• Task details:
Beginning with the line that contains "white tape [274,447,359,532]", write out each remaining line of the records below exactly. Do not copy any picture.

• Recorded information:
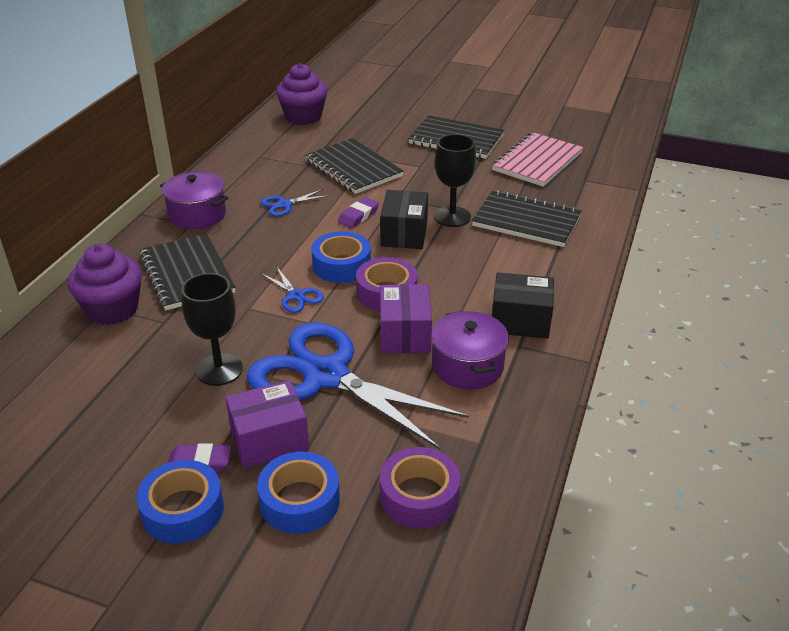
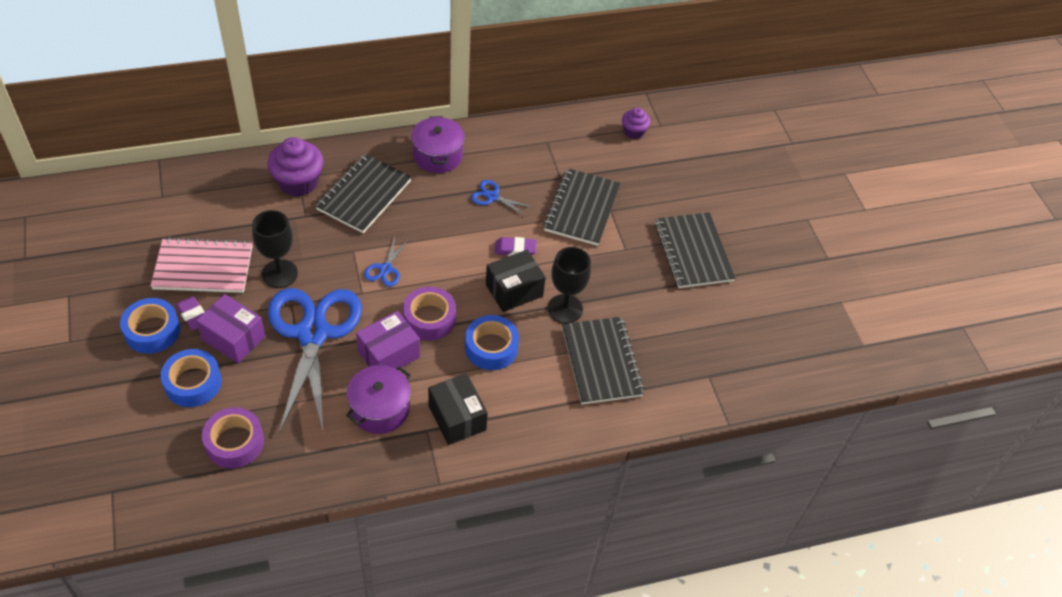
camera: 50 degrees right, 15 degrees up
purple cupcake [276,63,328,125] -> purple cupcake [622,108,650,139], size x0.56
blue tape [311,231,371,283] -> blue tape moved to [465,315,519,370]
pink notebook [492,132,583,187] -> pink notebook moved to [150,237,253,293]

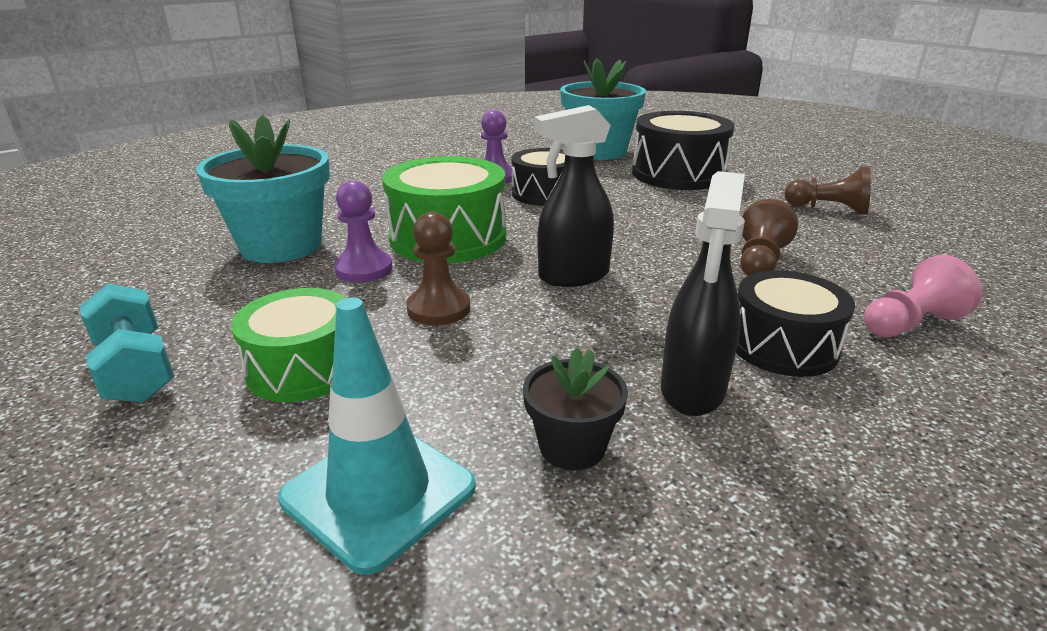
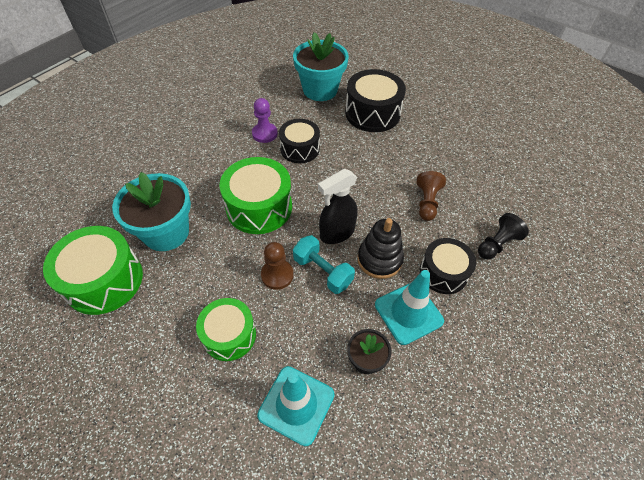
camera: 15 degrees left, 25 degrees up
turquoise dumbbell [80,283,174,403] -> turquoise dumbbell moved to [293,235,355,294]
purple pawn [334,180,393,283] -> none
black spray bottle [661,171,745,416] -> turquoise traffic cone [375,270,444,345]
brown pawn [784,166,871,215] -> none
pink pawn [864,255,982,338] -> black pawn [478,213,529,259]
none -> green drum [43,226,143,315]
none -> black stacking toy [357,218,404,279]

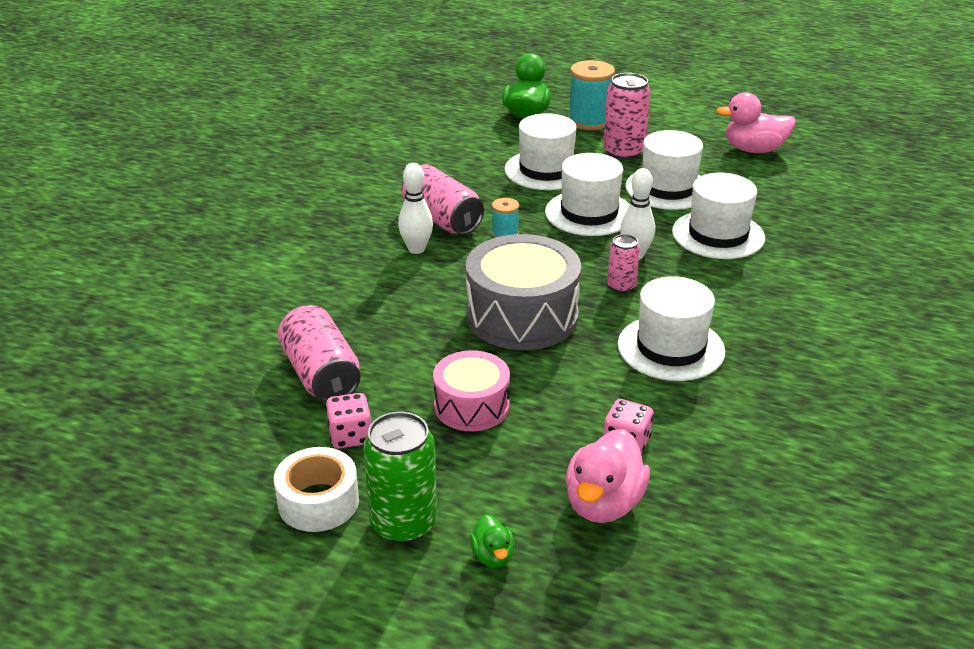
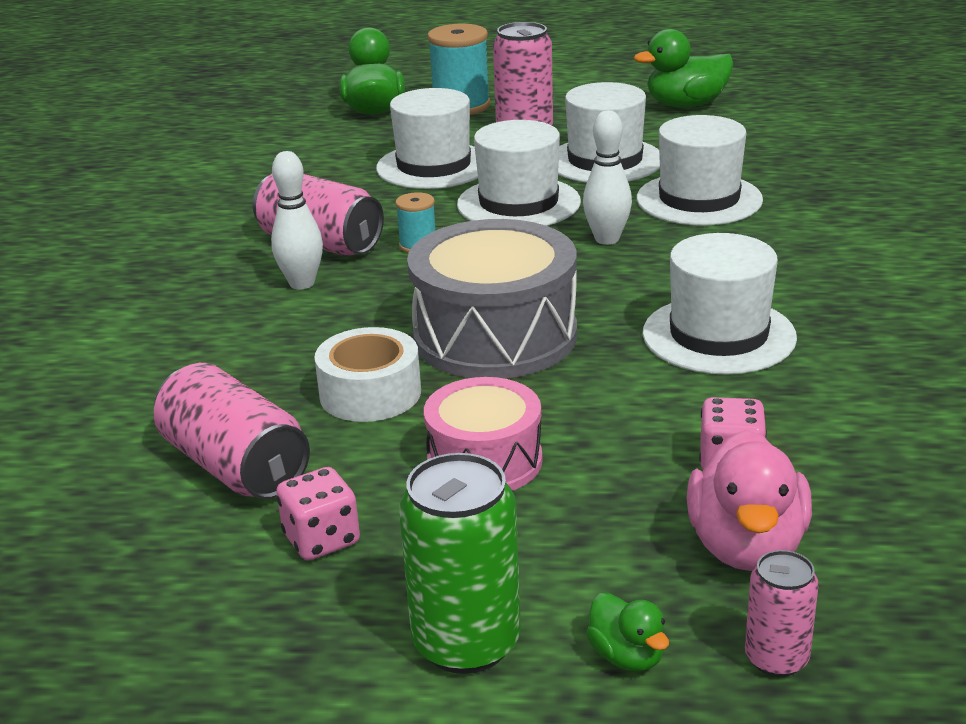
camera: 15 degrees left, 5 degrees down
white tape [274,447,359,532] -> white tape moved to [314,327,421,422]
pink can [607,234,640,293] -> pink can moved to [745,550,819,677]
pink duck [716,92,796,153] -> green duck [634,29,733,108]

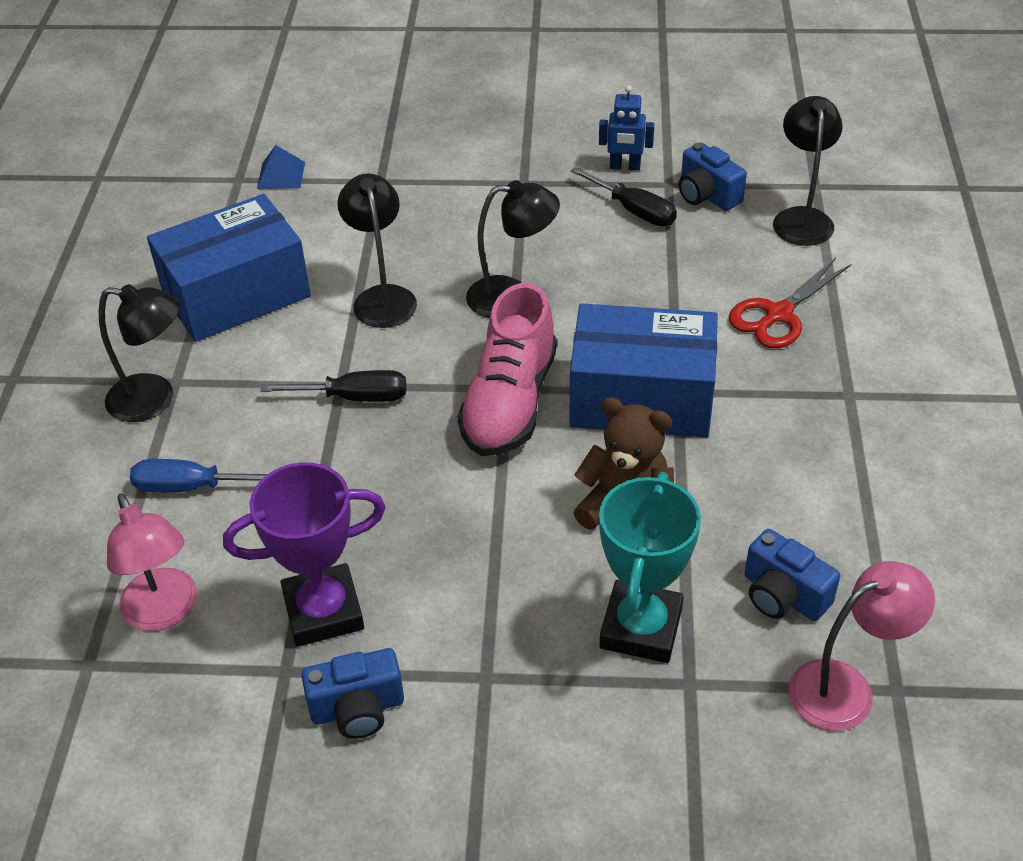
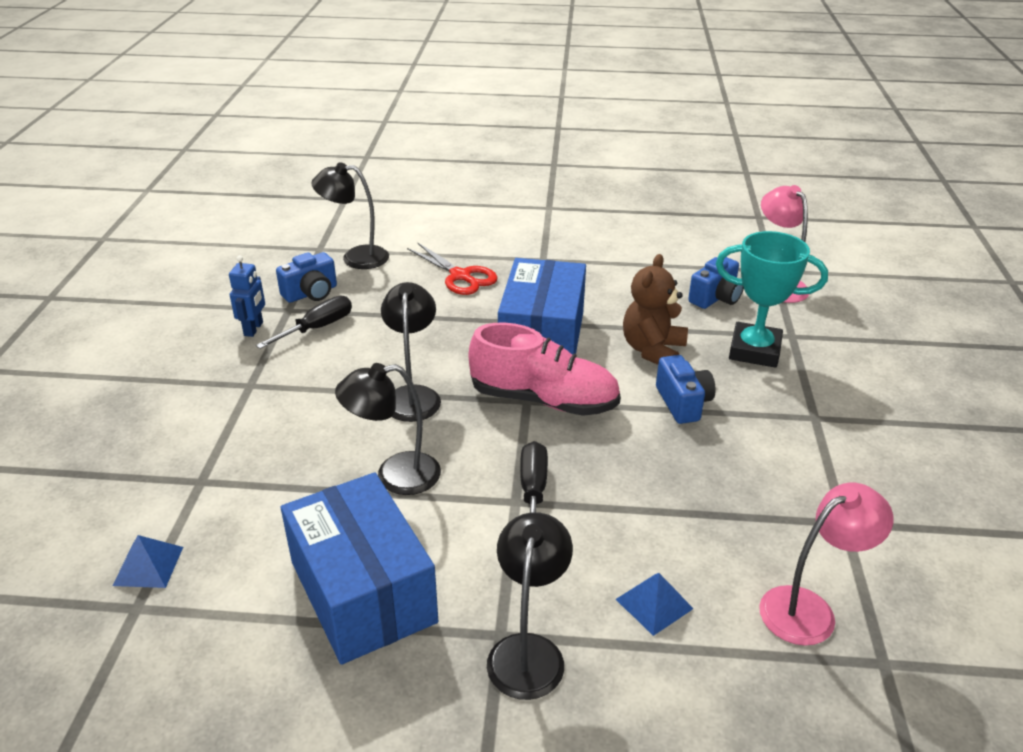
camera: 90 degrees left, 10 degrees down
blue screwdriver [130,459,268,493] -> blue pyramid [616,573,694,636]
purple trophy [223,462,386,647] -> none
blue camera [301,648,404,739] -> blue camera moved to [656,355,716,424]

• Task output:
white tape [274,447,359,532] -> white tape moved to [314,327,421,422]
pink can [607,234,640,293] -> pink can moved to [745,550,819,677]
pink duck [716,92,796,153] -> green duck [634,29,733,108]

camera: 90 degrees left, 10 degrees down
blue screwdriver [130,459,268,493] -> blue pyramid [616,573,694,636]
purple trophy [223,462,386,647] -> none
blue camera [301,648,404,739] -> blue camera moved to [656,355,716,424]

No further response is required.